Source data
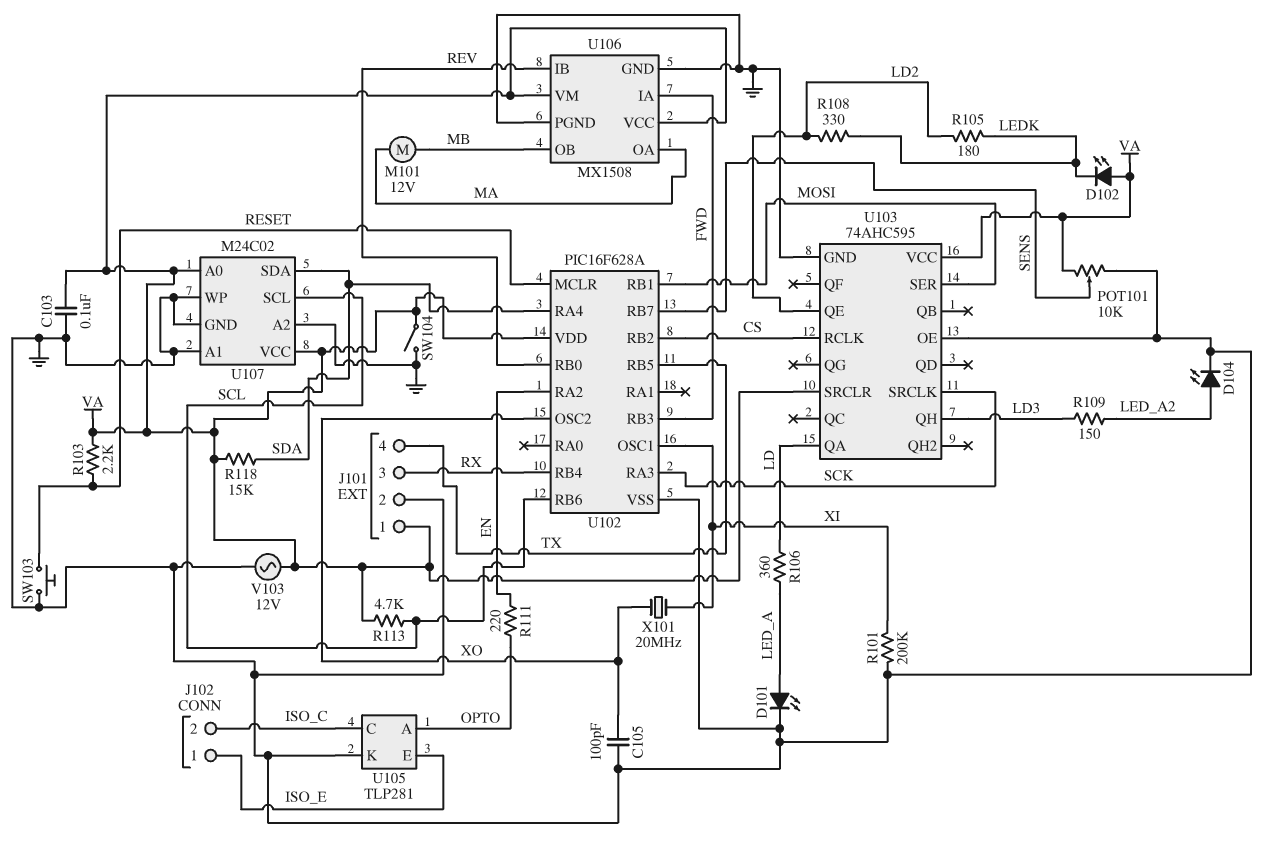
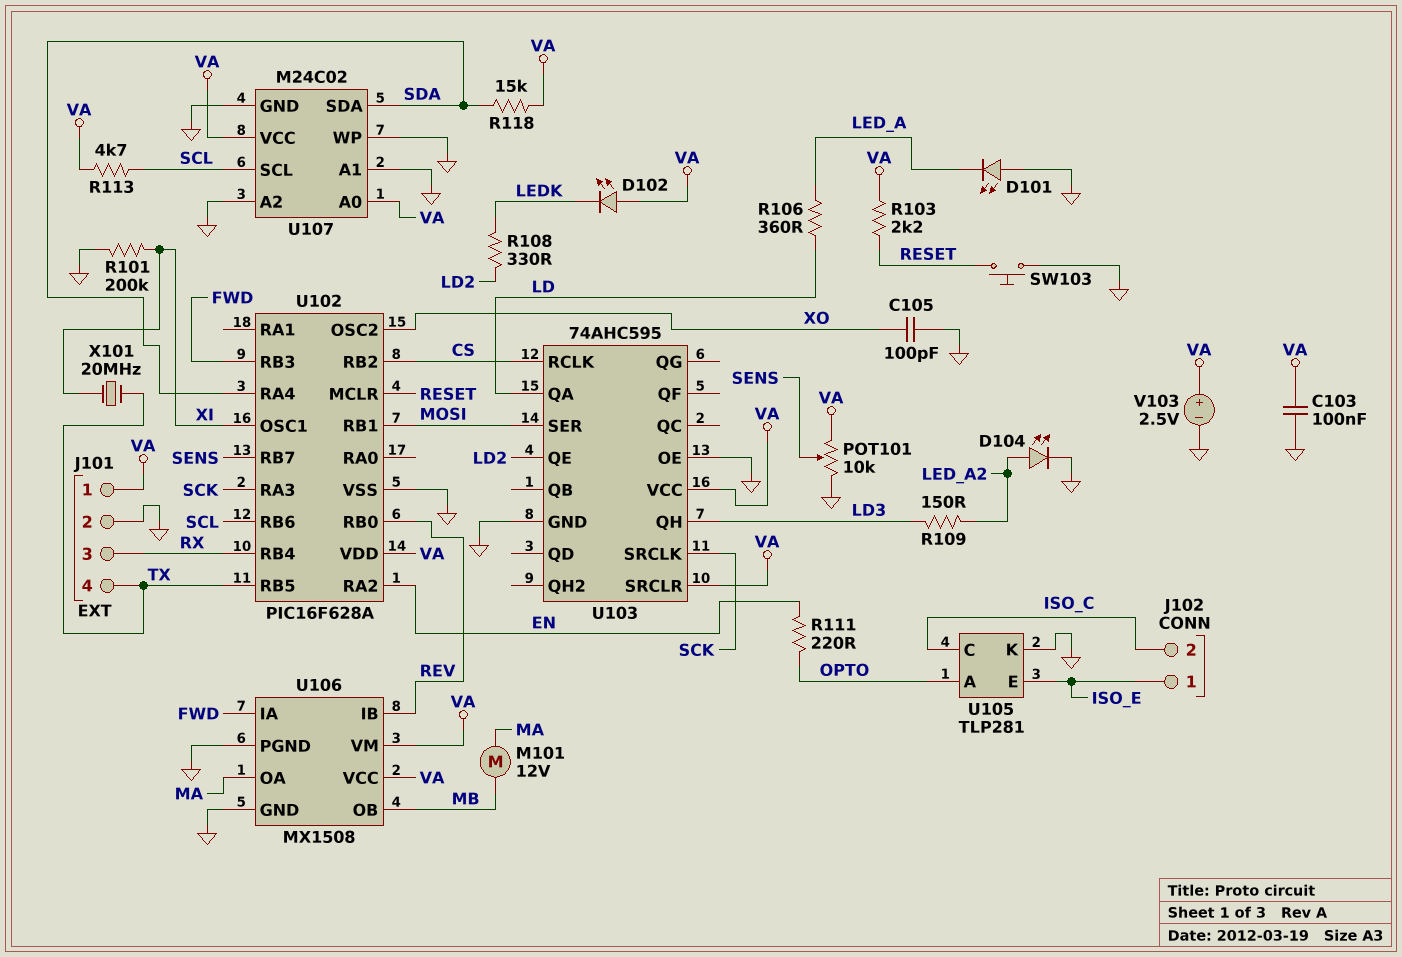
D101: LED (A LED_A, K GND) -> LED (A GND, K LED_A)
R105: 180 (LD2, LEDK) -> none
SW104: switch (GND, VA) -> none
V103: AC 12V (GND, VA) -> 2.5V (plus VA, minus GND)
X101: 20MHz (XI, XO) -> 20MHz (TX, XI)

- [What to do]: I'd like every record above written out again exactly, without the pictures.

- [Output for this exercise]:
D101: LED (A LED_A, K GND) -> LED (A GND, K LED_A)
R105: 180 (LD2, LEDK) -> none
SW104: switch (GND, VA) -> none
V103: AC 12V (GND, VA) -> 2.5V (plus VA, minus GND)
X101: 20MHz (XI, XO) -> 20MHz (TX, XI)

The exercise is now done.